» TASK INSTRUCTIONS
Beneath this line are the data; copy exactly the part of them that opens with the line containing "white fork [249,273,288,337]" and closes with the line containing "pink bowl [317,429,408,500]", and only that part.

::::::::::

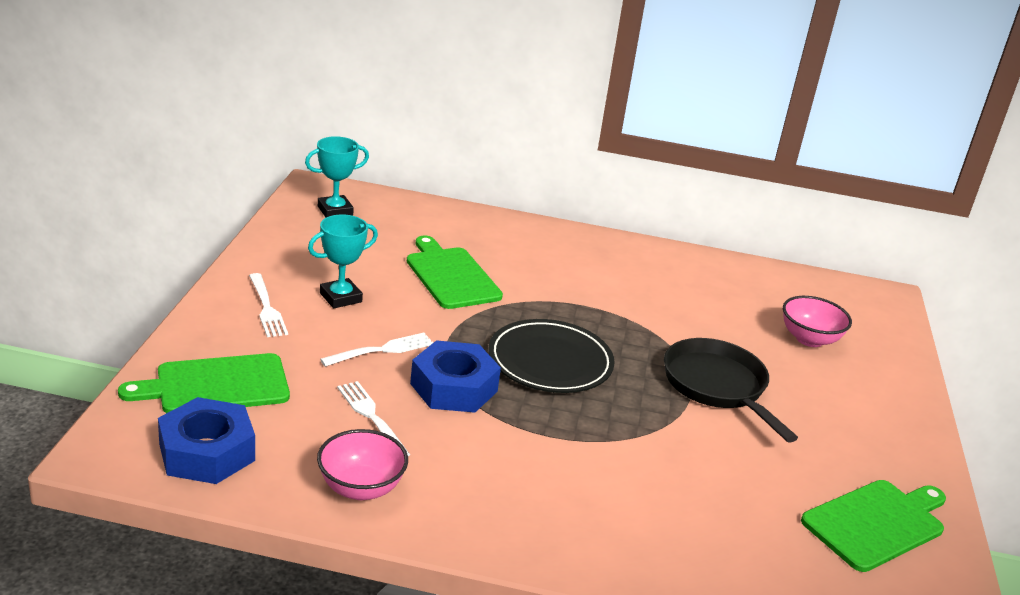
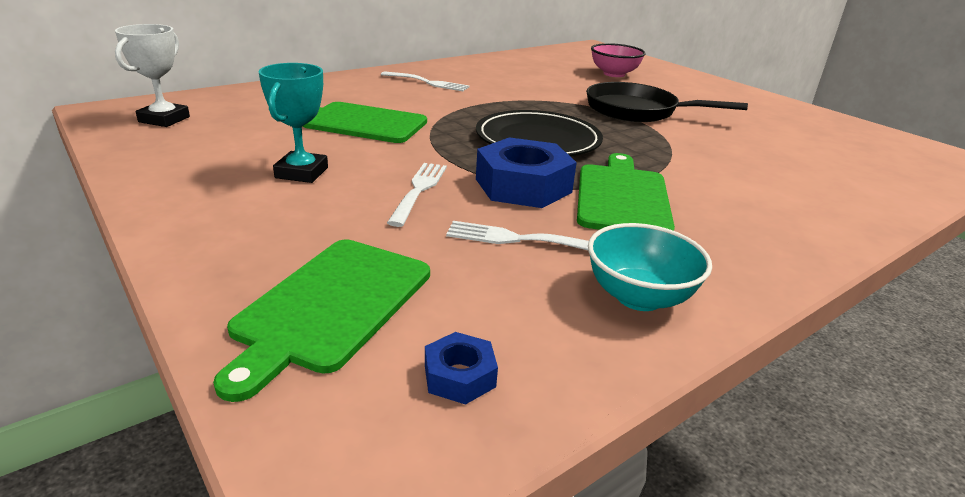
camera: 45 degrees left, 0 degrees up
blue nut [158,397,255,484] -> blue nut [425,332,498,405], size x0.48
white fork [249,273,288,337] -> white fork moved to [381,71,470,91]
turquoise trophy [305,136,369,217] -> white trophy [115,24,190,127]
pink bowl [317,429,408,500] -> turquoise bowl [588,223,712,311]
green cutting board [801,480,946,572] -> green cutting board moved to [577,153,675,231]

::::::::::

» EXERCISE SOLUTION
white fork [249,273,288,337] -> white fork moved to [381,71,470,91]
turquoise trophy [305,136,369,217] -> white trophy [115,24,190,127]
pink bowl [317,429,408,500] -> turquoise bowl [588,223,712,311]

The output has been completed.